PROMPT
Repeat the records below word for word, but start at the line that contains "pink dumbbell: 0 -> 2", stop after the last line, and include nothing else.
[MATERIALS PROVIDED]
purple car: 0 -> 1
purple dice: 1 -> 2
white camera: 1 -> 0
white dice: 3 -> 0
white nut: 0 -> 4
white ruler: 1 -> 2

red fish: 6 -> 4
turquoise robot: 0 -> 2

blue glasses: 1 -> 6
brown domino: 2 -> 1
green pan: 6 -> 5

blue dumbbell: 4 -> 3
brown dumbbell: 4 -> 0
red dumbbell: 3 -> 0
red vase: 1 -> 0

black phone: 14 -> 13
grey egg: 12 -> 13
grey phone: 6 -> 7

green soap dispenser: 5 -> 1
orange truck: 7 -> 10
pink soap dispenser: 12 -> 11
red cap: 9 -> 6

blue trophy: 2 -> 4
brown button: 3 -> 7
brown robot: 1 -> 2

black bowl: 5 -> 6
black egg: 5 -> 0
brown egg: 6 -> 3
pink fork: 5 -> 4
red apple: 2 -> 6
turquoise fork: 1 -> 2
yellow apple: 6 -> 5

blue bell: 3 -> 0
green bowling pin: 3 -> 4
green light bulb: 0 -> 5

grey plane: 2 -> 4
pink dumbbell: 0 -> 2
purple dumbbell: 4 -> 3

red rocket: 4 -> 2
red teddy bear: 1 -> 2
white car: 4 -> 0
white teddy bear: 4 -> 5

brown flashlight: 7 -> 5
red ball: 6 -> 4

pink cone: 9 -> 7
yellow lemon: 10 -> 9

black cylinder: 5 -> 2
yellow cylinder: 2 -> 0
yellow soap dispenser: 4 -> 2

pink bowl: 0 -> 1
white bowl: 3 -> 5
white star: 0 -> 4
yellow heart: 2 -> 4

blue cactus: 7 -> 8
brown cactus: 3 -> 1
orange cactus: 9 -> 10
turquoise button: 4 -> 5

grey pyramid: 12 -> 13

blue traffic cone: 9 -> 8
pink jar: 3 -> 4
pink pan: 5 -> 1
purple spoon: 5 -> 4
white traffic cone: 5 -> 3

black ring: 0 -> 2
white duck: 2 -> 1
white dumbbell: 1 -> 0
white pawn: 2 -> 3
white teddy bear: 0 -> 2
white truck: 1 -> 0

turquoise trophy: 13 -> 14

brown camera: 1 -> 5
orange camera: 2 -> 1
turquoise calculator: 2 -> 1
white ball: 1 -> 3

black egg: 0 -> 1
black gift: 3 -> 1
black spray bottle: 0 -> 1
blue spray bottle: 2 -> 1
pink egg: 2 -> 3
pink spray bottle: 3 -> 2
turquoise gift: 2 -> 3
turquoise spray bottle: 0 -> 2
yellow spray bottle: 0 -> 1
[/MATERIALS PROVIDED]
FINISHED EXERCISE
pink dumbbell: 0 -> 2
purple dumbbell: 4 -> 3

red rocket: 4 -> 2
red teddy bear: 1 -> 2
white car: 4 -> 0
white teddy bear: 4 -> 5

brown flashlight: 7 -> 5
red ball: 6 -> 4

pink cone: 9 -> 7
yellow lemon: 10 -> 9

black cylinder: 5 -> 2
yellow cylinder: 2 -> 0
yellow soap dispenser: 4 -> 2

pink bowl: 0 -> 1
white bowl: 3 -> 5
white star: 0 -> 4
yellow heart: 2 -> 4

blue cactus: 7 -> 8
brown cactus: 3 -> 1
orange cactus: 9 -> 10
turquoise button: 4 -> 5

grey pyramid: 12 -> 13

blue traffic cone: 9 -> 8
pink jar: 3 -> 4
pink pan: 5 -> 1
purple spoon: 5 -> 4
white traffic cone: 5 -> 3

black ring: 0 -> 2
white duck: 2 -> 1
white dumbbell: 1 -> 0
white pawn: 2 -> 3
white teddy bear: 0 -> 2
white truck: 1 -> 0

turquoise trophy: 13 -> 14

brown camera: 1 -> 5
orange camera: 2 -> 1
turquoise calculator: 2 -> 1
white ball: 1 -> 3

black egg: 0 -> 1
black gift: 3 -> 1
black spray bottle: 0 -> 1
blue spray bottle: 2 -> 1
pink egg: 2 -> 3
pink spray bottle: 3 -> 2
turquoise gift: 2 -> 3
turquoise spray bottle: 0 -> 2
yellow spray bottle: 0 -> 1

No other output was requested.